__Activity__:
Find the line containing "Teddybär [grau] |" in the records below. Copy exactly that line and each one after it, ending at the line containing "shifted | Eimer", and nothing more.

__Records supplied__:
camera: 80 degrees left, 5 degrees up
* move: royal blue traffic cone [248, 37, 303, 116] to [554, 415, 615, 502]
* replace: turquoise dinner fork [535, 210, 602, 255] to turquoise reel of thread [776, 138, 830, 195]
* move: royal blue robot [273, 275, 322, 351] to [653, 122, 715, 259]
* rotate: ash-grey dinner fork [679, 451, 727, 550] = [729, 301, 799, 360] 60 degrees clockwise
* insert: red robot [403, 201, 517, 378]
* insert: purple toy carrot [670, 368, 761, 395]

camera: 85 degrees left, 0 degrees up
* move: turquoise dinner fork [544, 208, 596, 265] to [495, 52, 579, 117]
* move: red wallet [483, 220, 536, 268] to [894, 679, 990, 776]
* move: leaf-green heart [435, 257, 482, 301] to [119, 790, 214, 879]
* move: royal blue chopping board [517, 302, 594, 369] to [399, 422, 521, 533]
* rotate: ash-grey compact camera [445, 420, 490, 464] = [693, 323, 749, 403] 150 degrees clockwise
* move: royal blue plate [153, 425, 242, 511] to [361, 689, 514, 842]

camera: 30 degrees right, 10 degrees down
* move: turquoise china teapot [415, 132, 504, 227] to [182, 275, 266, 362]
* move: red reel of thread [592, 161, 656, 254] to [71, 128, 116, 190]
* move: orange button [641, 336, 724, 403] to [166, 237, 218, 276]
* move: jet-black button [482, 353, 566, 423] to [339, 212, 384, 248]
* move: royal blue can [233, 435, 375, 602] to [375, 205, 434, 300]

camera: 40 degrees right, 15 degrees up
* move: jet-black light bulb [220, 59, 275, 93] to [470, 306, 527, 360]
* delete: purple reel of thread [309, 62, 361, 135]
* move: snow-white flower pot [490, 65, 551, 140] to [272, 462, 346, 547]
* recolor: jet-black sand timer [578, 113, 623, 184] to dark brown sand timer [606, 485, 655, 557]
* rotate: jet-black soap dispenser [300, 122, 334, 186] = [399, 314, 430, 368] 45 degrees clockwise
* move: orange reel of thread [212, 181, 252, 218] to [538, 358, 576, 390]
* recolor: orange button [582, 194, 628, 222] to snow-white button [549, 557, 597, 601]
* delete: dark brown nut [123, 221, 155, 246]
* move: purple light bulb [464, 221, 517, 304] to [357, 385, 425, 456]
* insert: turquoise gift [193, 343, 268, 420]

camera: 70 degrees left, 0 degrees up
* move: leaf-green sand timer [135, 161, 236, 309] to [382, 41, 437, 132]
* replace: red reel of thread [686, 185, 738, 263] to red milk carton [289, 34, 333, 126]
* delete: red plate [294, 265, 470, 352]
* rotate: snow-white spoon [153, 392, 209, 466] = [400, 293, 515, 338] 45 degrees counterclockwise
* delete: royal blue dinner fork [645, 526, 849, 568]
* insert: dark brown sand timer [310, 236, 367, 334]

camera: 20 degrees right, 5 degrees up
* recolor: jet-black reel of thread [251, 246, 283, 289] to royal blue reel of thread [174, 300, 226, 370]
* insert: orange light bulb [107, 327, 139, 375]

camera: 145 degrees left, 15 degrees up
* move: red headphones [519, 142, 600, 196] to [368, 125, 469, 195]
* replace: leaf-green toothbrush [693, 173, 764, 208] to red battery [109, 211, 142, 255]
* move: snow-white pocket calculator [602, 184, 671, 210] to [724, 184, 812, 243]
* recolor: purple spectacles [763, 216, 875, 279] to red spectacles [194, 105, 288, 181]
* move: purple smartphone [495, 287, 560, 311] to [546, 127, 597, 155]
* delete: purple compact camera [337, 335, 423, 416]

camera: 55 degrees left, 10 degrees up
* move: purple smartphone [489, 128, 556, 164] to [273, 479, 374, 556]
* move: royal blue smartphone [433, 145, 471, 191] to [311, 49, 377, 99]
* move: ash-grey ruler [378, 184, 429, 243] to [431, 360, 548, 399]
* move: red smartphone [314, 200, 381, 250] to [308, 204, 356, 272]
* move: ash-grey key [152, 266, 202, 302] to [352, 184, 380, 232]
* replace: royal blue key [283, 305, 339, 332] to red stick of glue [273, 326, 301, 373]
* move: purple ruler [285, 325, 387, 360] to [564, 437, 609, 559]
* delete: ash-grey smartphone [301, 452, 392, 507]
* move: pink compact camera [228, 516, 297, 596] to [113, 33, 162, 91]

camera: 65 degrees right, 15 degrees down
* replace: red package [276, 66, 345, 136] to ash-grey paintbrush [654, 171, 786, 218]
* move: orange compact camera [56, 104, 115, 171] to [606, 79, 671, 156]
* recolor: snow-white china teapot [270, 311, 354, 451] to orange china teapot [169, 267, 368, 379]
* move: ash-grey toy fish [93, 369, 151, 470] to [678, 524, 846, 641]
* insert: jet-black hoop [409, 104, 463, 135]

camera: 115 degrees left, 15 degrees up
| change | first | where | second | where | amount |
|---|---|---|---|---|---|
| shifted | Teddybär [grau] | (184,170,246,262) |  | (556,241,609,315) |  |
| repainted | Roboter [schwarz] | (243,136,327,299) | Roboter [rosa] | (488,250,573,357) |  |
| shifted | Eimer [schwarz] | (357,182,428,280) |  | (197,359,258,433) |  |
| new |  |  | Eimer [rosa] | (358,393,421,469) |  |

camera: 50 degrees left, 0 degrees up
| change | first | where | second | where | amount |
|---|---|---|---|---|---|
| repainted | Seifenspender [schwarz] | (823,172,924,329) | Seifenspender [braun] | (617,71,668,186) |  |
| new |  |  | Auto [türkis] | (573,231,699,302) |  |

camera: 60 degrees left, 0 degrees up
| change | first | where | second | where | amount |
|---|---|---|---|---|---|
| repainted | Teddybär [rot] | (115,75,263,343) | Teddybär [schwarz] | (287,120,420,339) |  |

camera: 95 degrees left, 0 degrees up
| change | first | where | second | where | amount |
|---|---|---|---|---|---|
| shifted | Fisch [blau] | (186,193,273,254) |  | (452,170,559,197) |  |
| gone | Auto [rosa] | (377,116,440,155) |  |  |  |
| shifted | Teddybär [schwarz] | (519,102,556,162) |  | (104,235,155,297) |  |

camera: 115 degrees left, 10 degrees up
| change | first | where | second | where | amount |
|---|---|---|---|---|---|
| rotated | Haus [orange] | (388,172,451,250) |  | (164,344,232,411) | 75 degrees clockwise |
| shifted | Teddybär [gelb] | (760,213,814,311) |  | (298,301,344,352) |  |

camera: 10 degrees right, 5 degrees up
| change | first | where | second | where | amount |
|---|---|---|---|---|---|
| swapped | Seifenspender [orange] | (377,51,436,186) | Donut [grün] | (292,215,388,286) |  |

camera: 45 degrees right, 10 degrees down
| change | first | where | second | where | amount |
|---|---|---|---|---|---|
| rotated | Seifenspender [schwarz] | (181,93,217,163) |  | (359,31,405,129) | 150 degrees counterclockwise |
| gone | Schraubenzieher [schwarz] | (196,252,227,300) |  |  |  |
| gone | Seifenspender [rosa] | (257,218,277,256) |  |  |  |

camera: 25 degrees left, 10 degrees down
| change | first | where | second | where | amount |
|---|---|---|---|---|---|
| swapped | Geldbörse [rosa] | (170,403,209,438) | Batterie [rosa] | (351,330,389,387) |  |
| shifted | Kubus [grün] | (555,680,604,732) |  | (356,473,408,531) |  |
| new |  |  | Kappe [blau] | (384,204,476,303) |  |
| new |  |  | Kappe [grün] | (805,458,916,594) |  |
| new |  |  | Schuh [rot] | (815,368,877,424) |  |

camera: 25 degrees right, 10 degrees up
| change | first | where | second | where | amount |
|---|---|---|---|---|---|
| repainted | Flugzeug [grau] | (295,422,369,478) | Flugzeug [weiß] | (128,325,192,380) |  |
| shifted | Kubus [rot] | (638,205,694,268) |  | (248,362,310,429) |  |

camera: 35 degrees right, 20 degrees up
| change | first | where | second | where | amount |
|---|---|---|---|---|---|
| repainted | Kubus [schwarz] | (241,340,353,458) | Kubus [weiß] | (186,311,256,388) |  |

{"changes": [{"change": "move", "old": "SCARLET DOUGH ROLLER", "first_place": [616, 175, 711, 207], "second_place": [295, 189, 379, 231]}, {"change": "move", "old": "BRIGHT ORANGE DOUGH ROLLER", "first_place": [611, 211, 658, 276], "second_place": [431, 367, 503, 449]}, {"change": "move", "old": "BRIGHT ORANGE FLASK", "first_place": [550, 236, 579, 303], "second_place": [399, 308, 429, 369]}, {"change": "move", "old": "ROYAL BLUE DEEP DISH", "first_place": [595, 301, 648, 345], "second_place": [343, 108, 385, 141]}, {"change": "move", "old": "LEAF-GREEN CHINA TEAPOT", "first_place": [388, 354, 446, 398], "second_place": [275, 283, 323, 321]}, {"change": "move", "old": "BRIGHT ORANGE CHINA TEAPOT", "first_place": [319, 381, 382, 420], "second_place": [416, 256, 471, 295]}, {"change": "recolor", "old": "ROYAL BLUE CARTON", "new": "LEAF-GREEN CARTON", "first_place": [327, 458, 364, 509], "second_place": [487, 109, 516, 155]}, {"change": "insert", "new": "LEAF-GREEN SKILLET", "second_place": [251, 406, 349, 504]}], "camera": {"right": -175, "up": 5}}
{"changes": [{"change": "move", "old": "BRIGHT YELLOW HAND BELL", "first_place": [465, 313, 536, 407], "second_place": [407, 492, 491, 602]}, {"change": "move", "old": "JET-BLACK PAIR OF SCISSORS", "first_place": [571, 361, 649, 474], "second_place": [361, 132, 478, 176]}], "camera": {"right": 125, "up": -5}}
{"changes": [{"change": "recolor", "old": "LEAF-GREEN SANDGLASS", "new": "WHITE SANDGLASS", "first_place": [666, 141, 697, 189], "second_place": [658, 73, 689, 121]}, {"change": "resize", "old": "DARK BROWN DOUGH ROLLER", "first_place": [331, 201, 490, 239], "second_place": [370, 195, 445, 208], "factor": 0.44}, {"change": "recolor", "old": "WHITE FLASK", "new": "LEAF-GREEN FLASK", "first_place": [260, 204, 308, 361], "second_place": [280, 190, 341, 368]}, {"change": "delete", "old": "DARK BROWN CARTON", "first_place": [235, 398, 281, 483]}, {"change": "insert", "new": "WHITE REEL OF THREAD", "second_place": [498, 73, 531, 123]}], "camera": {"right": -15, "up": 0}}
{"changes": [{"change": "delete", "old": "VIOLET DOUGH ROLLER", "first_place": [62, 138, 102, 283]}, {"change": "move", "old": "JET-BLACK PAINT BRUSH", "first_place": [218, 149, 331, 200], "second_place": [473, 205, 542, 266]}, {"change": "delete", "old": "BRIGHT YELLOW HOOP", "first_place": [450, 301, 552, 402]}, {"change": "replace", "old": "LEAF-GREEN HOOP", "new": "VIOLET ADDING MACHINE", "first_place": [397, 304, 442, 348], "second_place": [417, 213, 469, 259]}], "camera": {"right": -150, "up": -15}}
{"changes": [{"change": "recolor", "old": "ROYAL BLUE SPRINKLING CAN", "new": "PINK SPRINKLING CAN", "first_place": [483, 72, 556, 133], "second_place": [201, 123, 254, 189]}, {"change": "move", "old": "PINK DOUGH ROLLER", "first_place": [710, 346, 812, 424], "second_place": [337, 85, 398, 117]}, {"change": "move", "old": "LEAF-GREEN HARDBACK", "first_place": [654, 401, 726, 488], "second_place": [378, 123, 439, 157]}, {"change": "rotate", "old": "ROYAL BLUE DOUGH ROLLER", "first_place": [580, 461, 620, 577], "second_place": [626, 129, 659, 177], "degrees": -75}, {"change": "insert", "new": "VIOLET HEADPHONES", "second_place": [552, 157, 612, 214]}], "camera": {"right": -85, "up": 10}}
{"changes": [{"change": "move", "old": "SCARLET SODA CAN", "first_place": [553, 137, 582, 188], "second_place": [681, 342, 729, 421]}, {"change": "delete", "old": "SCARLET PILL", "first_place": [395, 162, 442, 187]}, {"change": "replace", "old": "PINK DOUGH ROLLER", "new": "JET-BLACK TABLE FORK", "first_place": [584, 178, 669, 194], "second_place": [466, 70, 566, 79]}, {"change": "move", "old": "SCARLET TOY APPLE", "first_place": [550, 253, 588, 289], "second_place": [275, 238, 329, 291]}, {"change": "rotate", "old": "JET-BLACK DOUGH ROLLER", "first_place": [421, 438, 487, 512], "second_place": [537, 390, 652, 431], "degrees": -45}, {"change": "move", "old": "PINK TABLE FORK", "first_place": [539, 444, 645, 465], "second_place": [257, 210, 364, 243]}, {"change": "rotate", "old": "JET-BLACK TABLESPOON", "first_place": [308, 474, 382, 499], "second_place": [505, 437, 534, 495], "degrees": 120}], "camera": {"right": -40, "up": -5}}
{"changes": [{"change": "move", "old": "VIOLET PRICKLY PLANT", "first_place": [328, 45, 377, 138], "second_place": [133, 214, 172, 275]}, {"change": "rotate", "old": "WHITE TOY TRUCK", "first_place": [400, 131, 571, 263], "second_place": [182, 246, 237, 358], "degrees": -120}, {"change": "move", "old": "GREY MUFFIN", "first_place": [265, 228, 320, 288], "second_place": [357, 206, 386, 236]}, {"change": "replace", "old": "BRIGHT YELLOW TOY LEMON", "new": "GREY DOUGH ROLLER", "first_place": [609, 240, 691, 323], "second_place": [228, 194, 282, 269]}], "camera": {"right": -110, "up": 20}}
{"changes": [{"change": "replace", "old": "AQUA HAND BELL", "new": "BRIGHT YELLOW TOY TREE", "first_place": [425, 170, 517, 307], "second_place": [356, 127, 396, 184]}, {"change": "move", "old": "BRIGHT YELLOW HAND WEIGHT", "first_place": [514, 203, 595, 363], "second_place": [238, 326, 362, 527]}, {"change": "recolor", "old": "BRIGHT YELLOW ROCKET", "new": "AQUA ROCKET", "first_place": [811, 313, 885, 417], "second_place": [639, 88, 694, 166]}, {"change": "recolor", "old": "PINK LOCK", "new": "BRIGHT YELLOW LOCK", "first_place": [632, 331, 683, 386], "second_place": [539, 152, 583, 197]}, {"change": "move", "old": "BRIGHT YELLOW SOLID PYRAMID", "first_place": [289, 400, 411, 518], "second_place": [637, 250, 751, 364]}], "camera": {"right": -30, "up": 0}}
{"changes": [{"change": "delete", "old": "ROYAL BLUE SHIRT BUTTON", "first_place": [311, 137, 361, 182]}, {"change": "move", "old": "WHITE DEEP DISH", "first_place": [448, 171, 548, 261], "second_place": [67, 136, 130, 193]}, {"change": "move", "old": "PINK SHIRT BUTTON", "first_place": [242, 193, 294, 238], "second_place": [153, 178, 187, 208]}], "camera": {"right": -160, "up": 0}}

__Solution below__:
| shifted | Teddybär [grau] | (184,170,246,262) |  | (556,241,609,315) |  |
| repainted | Roboter [schwarz] | (243,136,327,299) | Roboter [rosa] | (488,250,573,357) |  |
| shifted | Eimer [schwarz] | (357,182,428,280) |  | (197,359,258,433) |  |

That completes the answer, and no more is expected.